• **What is needed**:
Every line of the material must be restated exactly, though not its pictures.
━━━━━━━━━━━━━━━━━━━━━━━━━━━━━━
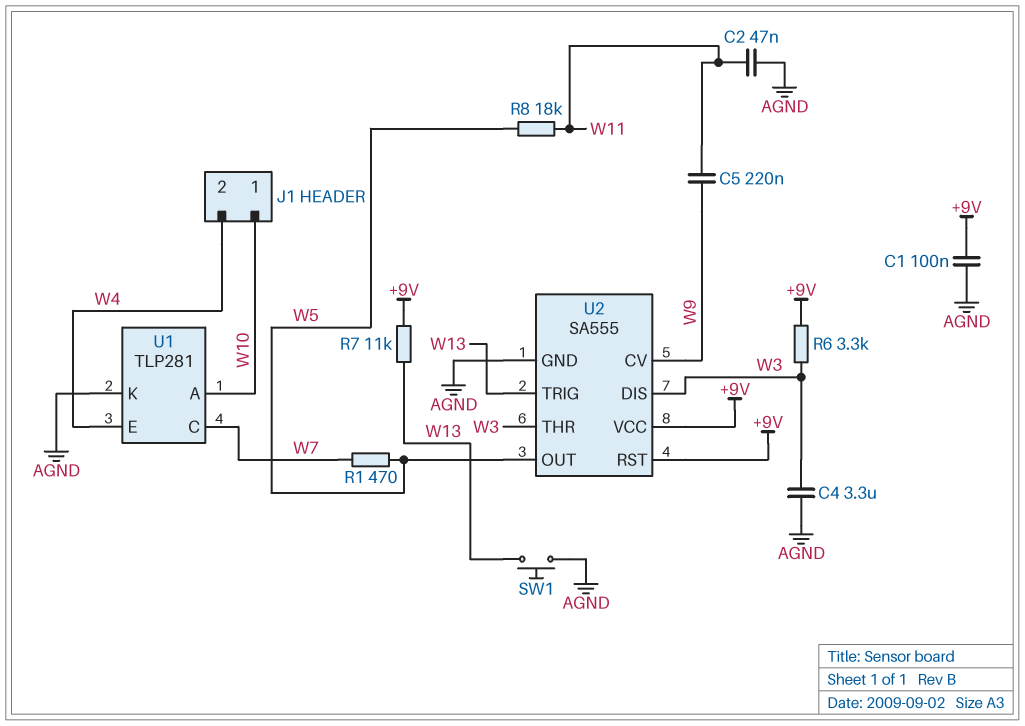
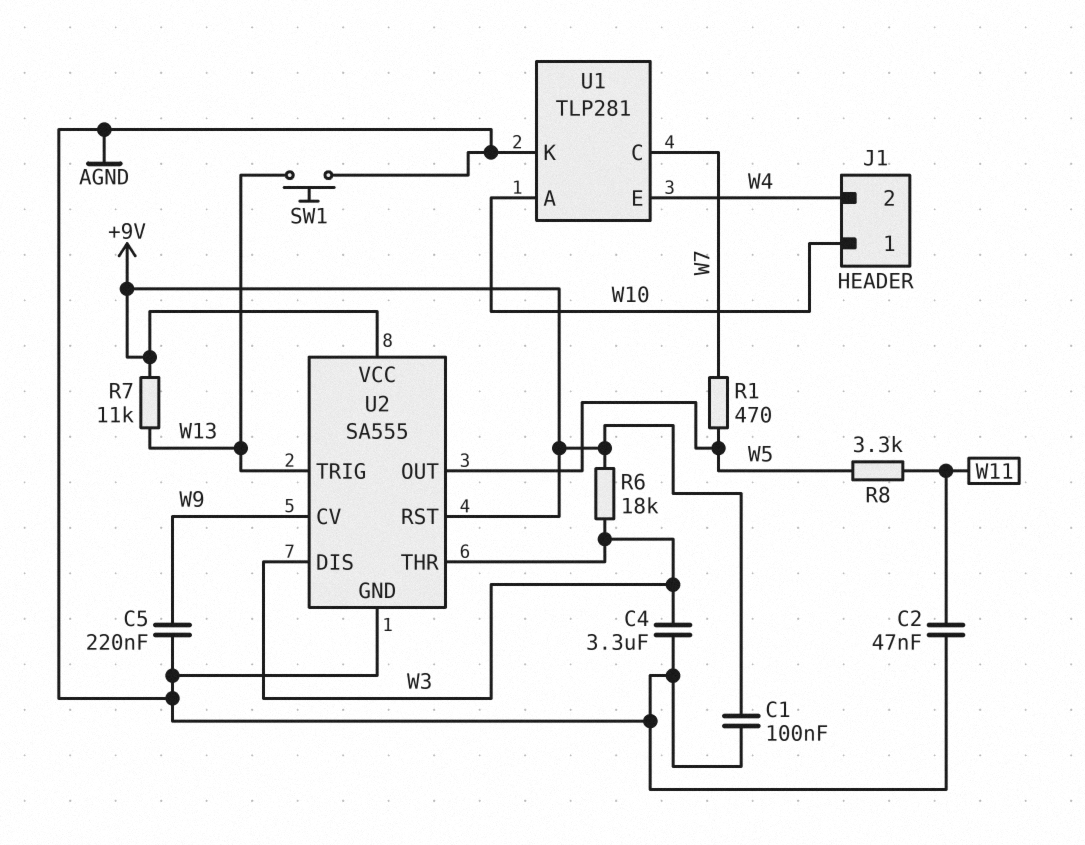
C5: 220nF (W9, W11) -> 220nF (AGND, W9)
R6: 3.3k (+9V, W3) -> 18k (+9V, W3)
R8: 18k (W5, W11) -> 3.3k (W5, W11)

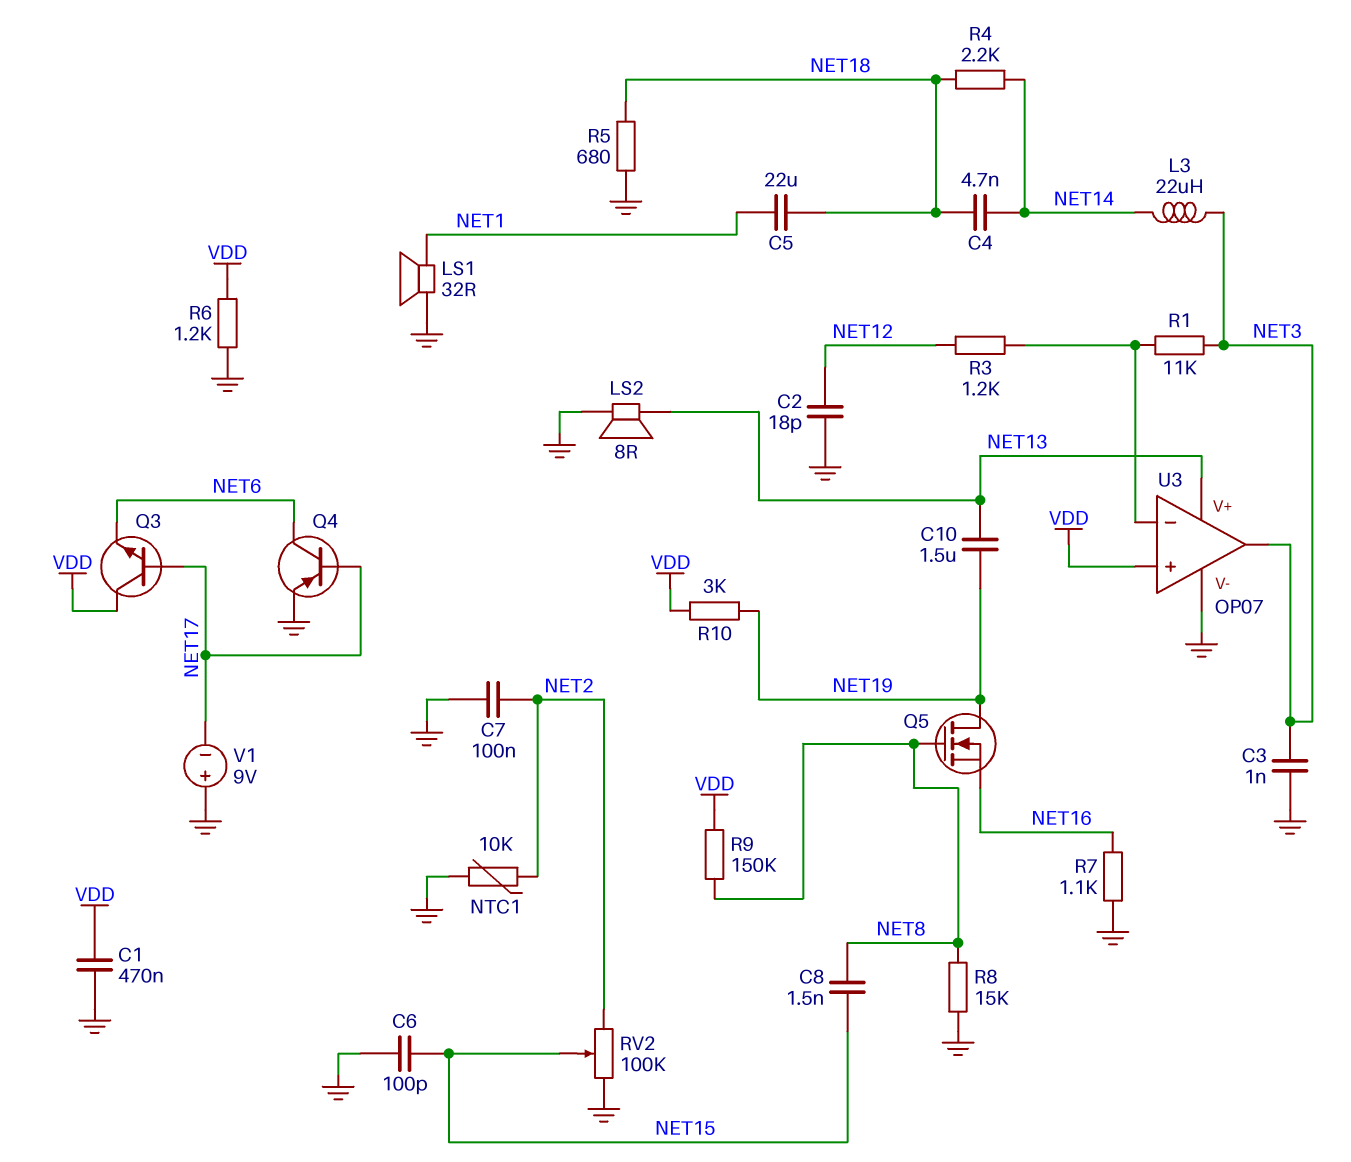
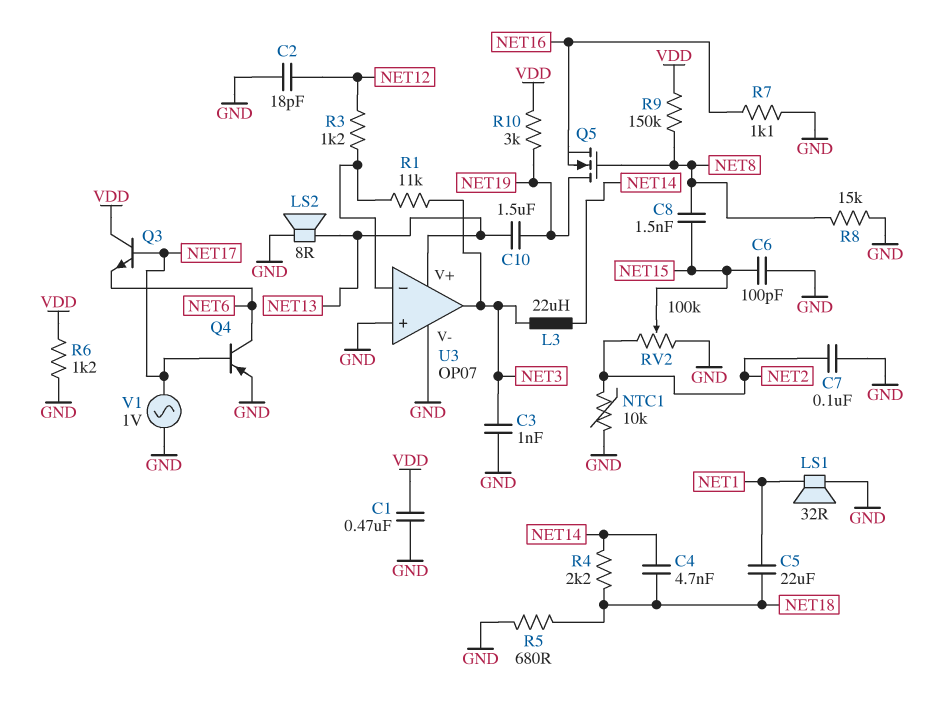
U3 pin in+: VDD -> GND
V1: 9V (plus GND, minus NET17) -> AC 1V (GND, NET17)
━━━━━━━━━━━━━━━━━━━━━━━━━━━━━━
• **Response for this exercise**:
C5: 220nF (W9, W11) -> 220nF (AGND, W9)
R6: 3.3k (+9V, W3) -> 18k (+9V, W3)
R8: 18k (W5, W11) -> 3.3k (W5, W11)

U3 pin in+: VDD -> GND
V1: 9V (plus GND, minus NET17) -> AC 1V (GND, NET17)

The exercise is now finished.